▸ **Exercise description**: Could you return, exactly as written, every line from the one containing "Trommel/orange [212, 172]" through the last line of the entries below, leaving out the pictures?

▸ **Material provided**:
---*---
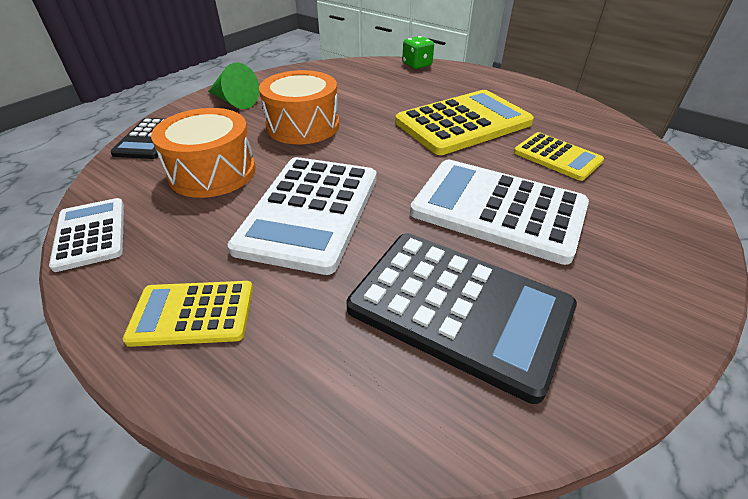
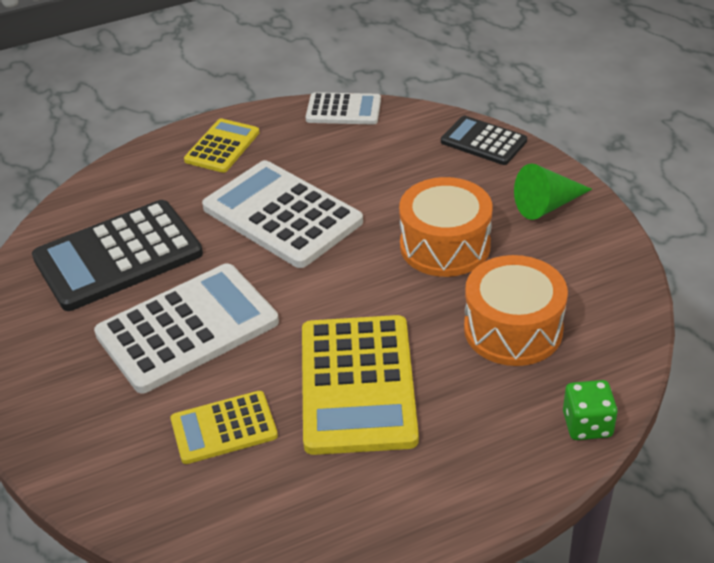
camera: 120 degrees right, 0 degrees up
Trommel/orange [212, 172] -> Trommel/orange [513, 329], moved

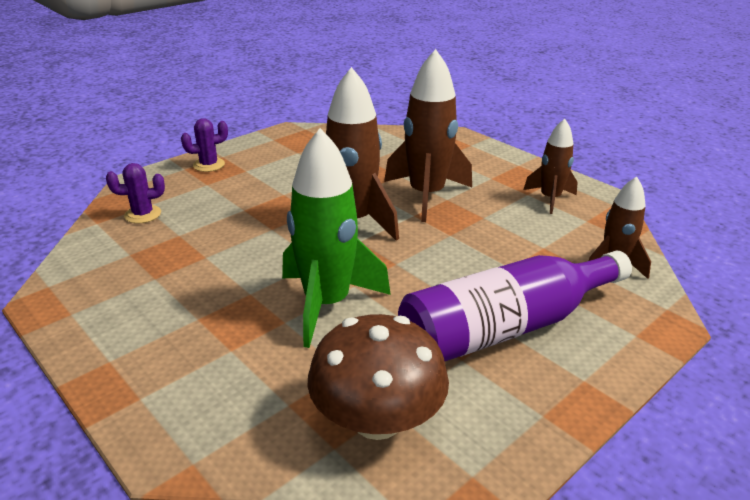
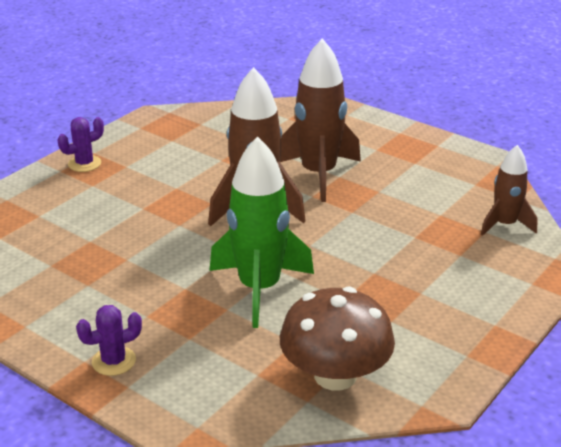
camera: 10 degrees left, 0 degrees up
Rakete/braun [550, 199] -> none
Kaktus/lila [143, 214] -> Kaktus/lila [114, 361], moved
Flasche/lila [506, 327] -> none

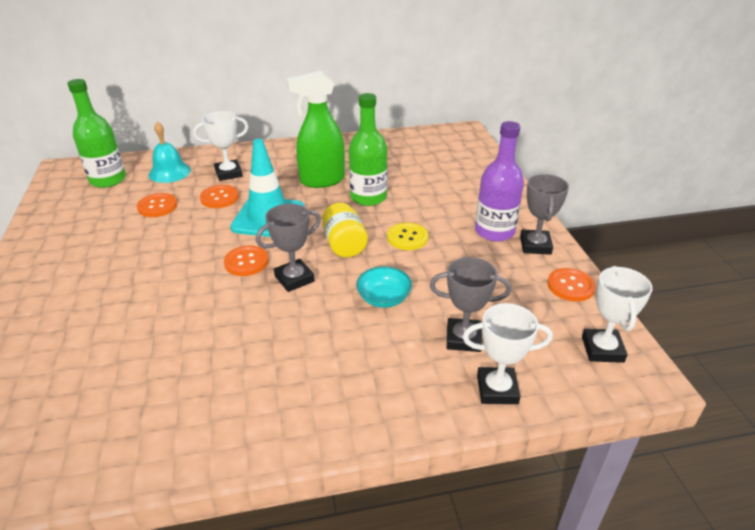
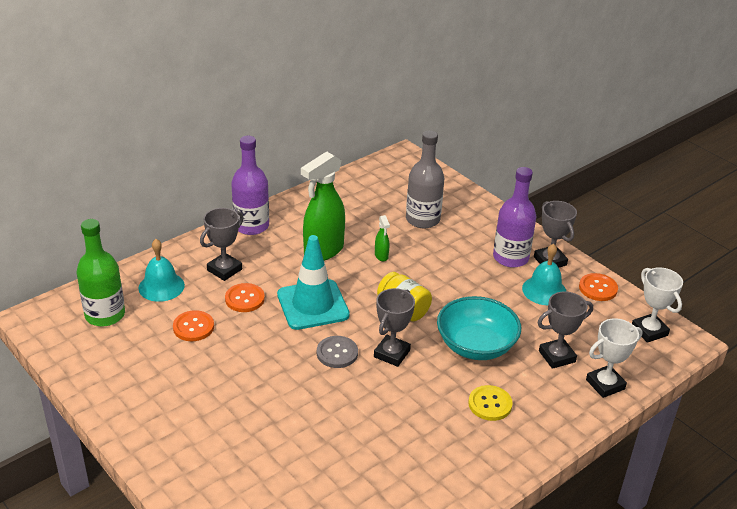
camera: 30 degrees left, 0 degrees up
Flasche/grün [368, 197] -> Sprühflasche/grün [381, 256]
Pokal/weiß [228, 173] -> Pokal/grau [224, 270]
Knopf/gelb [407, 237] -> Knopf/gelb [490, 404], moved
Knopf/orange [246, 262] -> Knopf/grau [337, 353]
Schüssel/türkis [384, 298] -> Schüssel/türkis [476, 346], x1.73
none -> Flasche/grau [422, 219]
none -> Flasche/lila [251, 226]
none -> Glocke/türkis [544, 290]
---*---
▸ **Answer space**:
Trommel/orange [212, 172] -> Trommel/orange [513, 329], moved

camera: 10 degrees left, 0 degrees up
Rakete/braun [550, 199] -> none
Kaktus/lila [143, 214] -> Kaktus/lila [114, 361], moved
Flasche/lila [506, 327] -> none

camera: 30 degrees left, 0 degrees up
Flasche/grün [368, 197] -> Sprühflasche/grün [381, 256]
Pokal/weiß [228, 173] -> Pokal/grau [224, 270]
Knopf/gelb [407, 237] -> Knopf/gelb [490, 404], moved
Knopf/orange [246, 262] -> Knopf/grau [337, 353]
Schüssel/türkis [384, 298] -> Schüssel/türkis [476, 346], x1.73
none -> Flasche/grau [422, 219]
none -> Flasche/lila [251, 226]
none -> Glocke/türkis [544, 290]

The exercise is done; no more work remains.